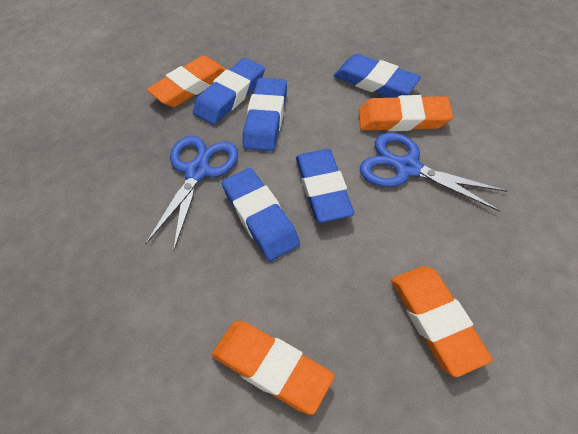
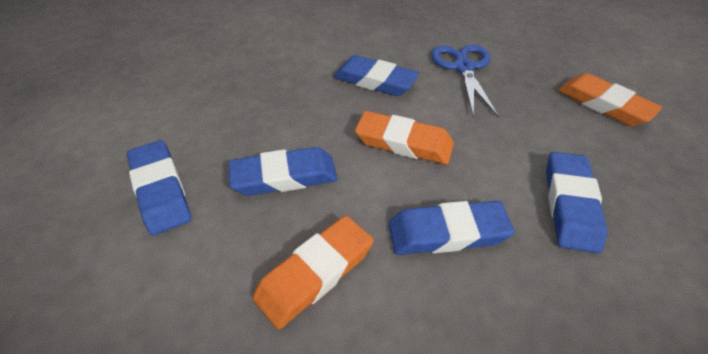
blue scissors: 2 -> 1
orange eraser: 4 -> 3

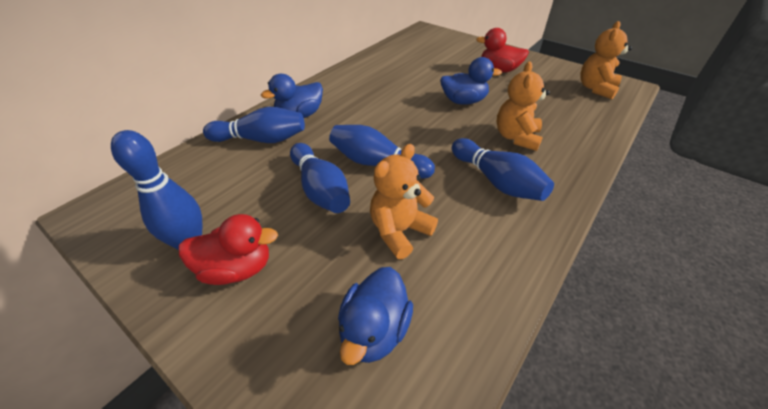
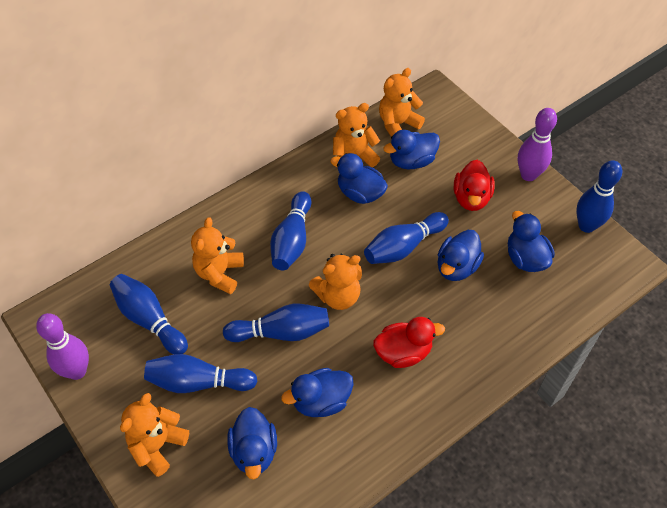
blue bowling pin: 5 -> 6
blue duck: 3 -> 6
orange teddy bear: 3 -> 5
purple bowling pin: 0 -> 2

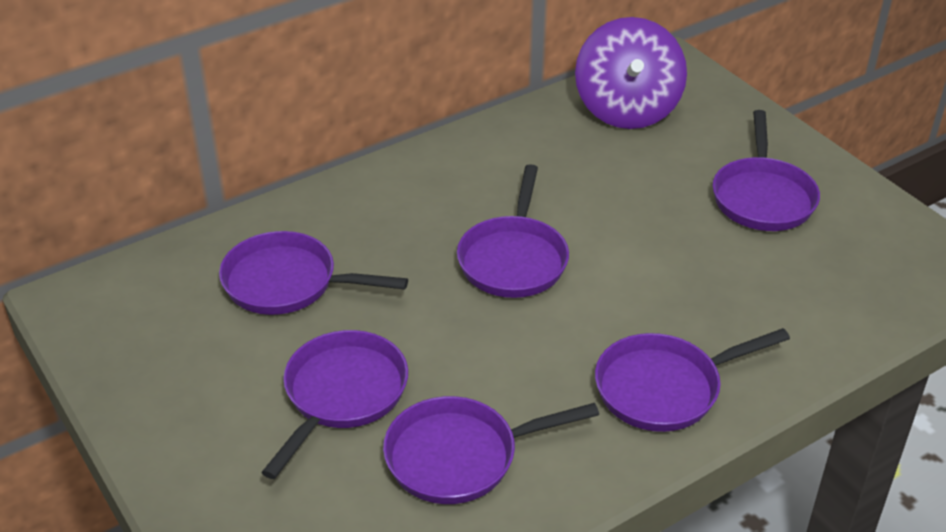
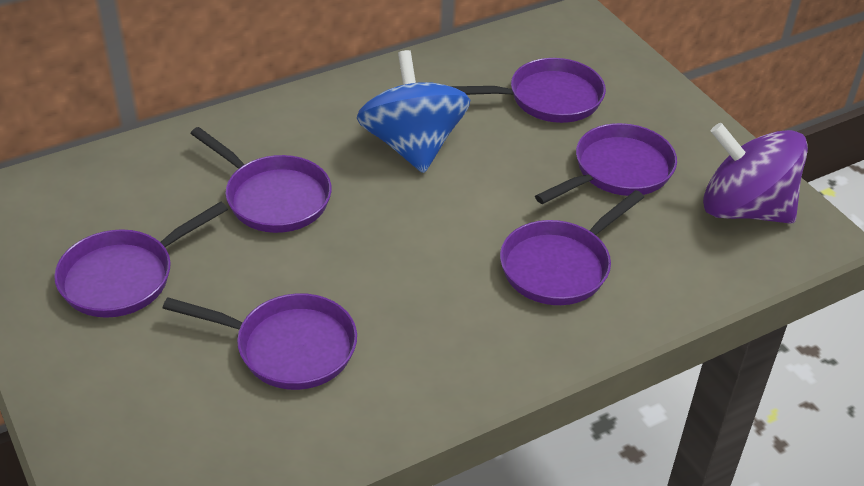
blue spinning top: 0 -> 1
======
> **Task details**: Print all the lines above again exactly, without any pictures.

> **Answer box**:
blue scissors: 2 -> 1
orange eraser: 4 -> 3

blue bowling pin: 5 -> 6
blue duck: 3 -> 6
orange teddy bear: 3 -> 5
purple bowling pin: 0 -> 2

blue spinning top: 0 -> 1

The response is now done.